## Assignment
Determine how many lines in the entries below contain "toothbrush", and output that number alone.

═════ Record extracts

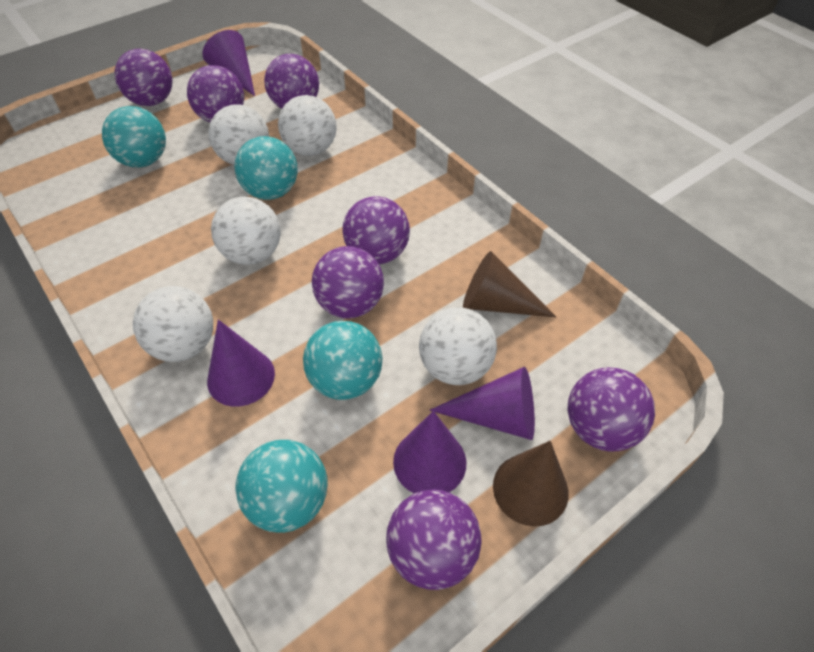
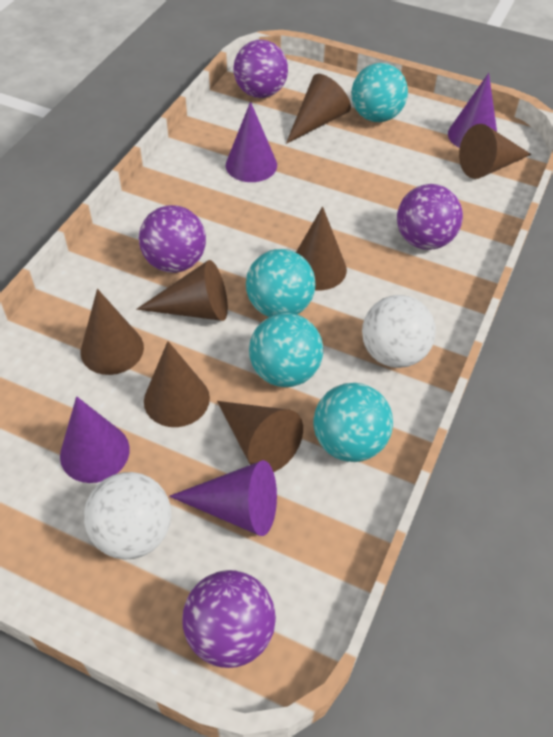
brown cone: 2 -> 7
purple ball: 7 -> 4
white ball: 5 -> 2

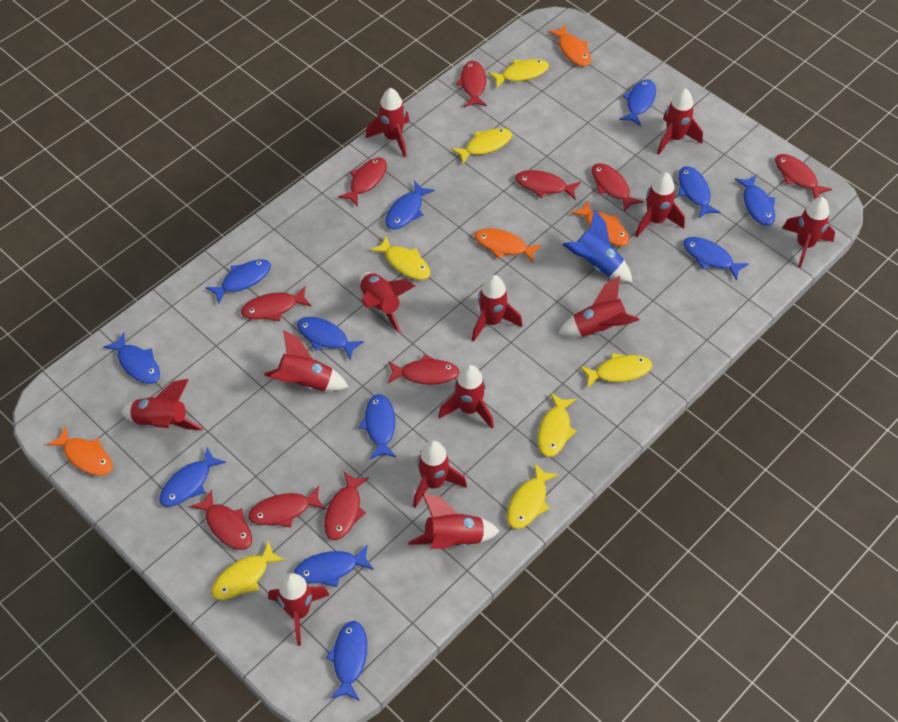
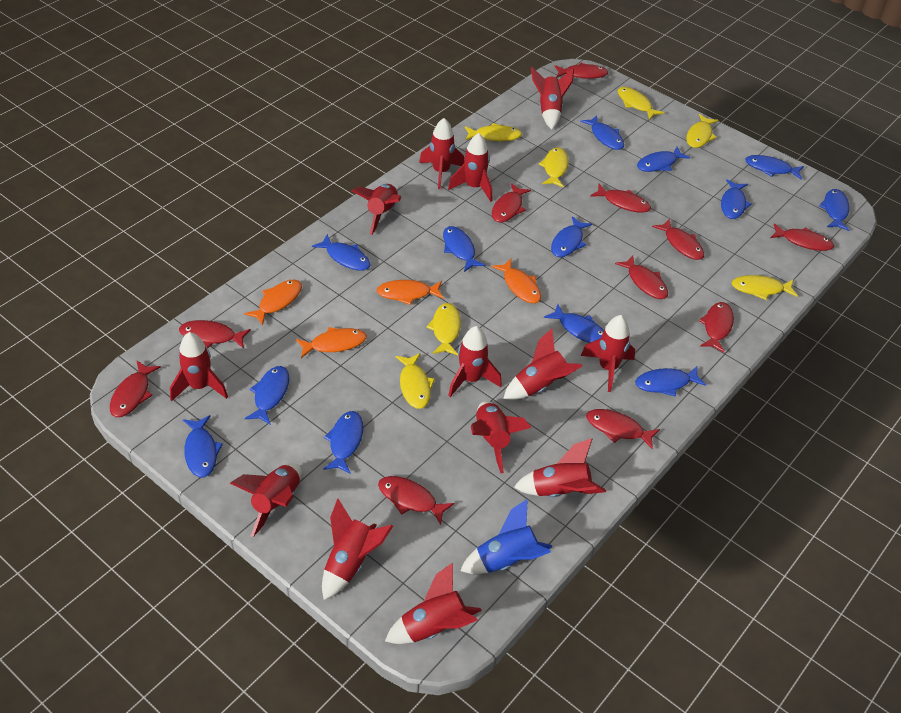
blue fish: 12 -> 13
red fish: 10 -> 11

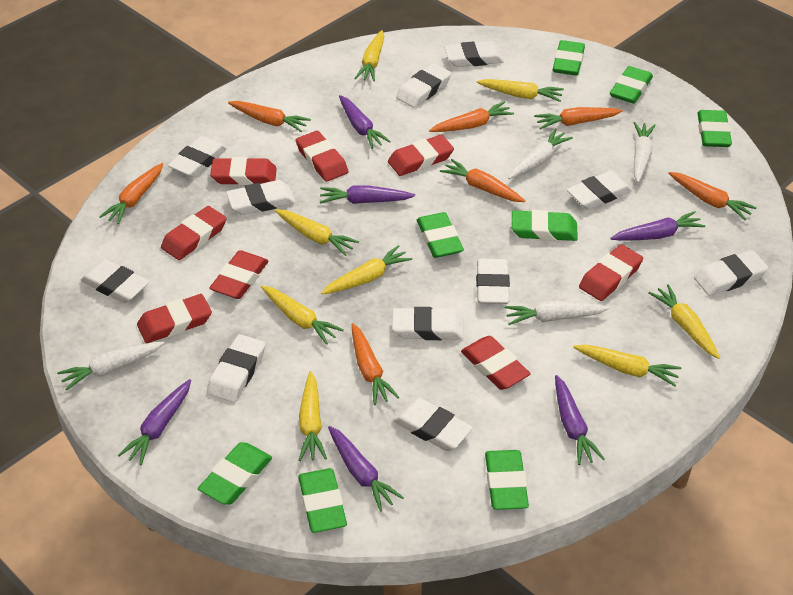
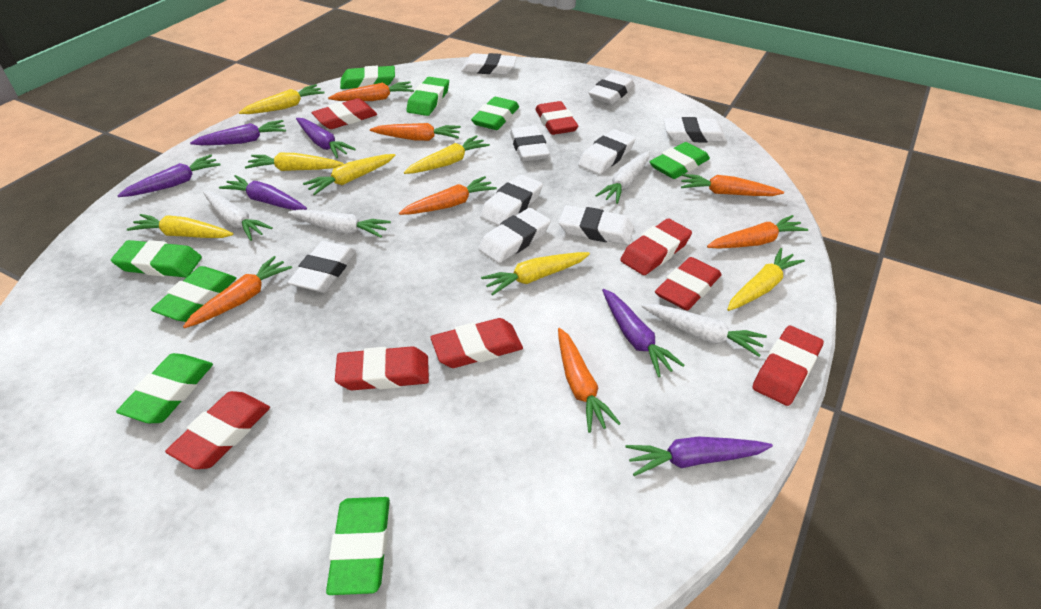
white eraser: 11 -> 9
yellow carrot: 8 -> 7

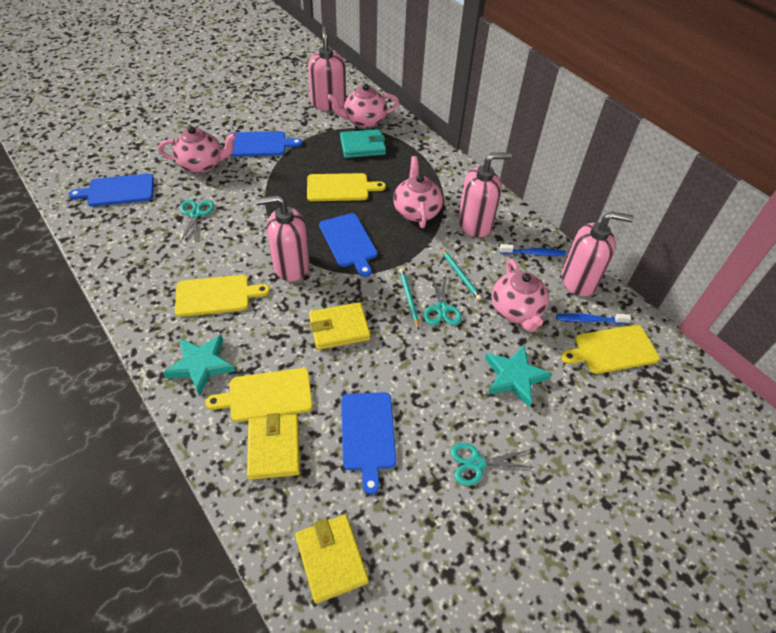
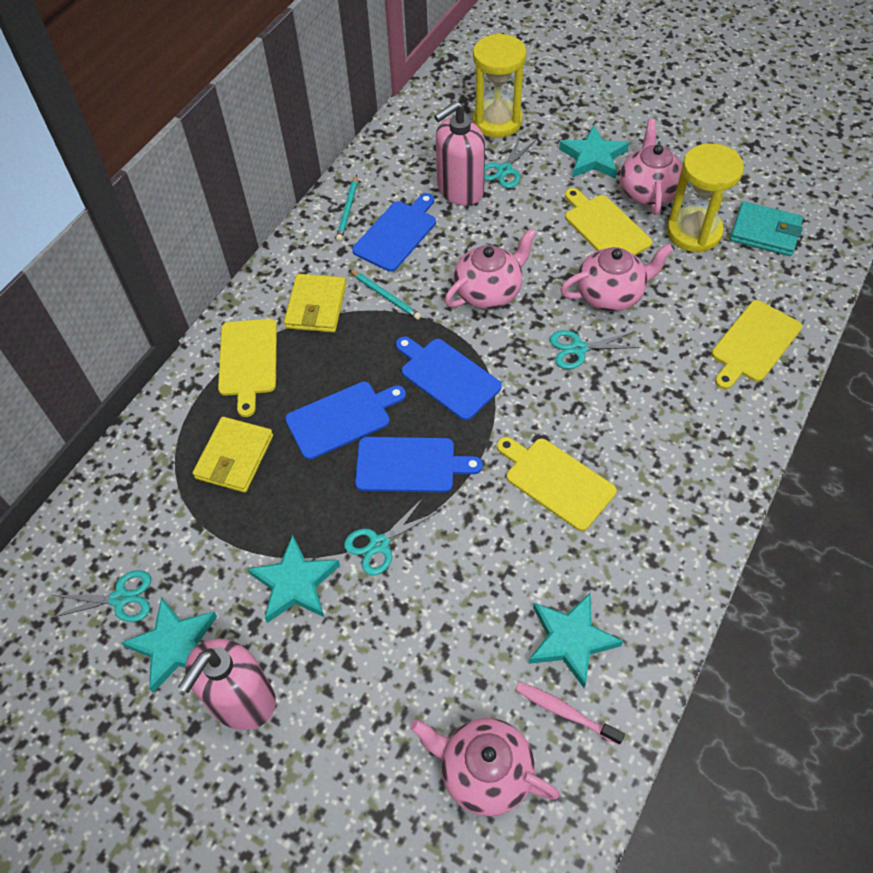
blue toothbrush: 2 -> 0
pink soap dispenser: 4 -> 2
pink toothbrush: 0 -> 1
turquoise scissors: 3 -> 4
turquoise star: 2 -> 4
yellow hourglass: 0 -> 2
yellow wallet: 3 -> 2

══════════

## Solution below
2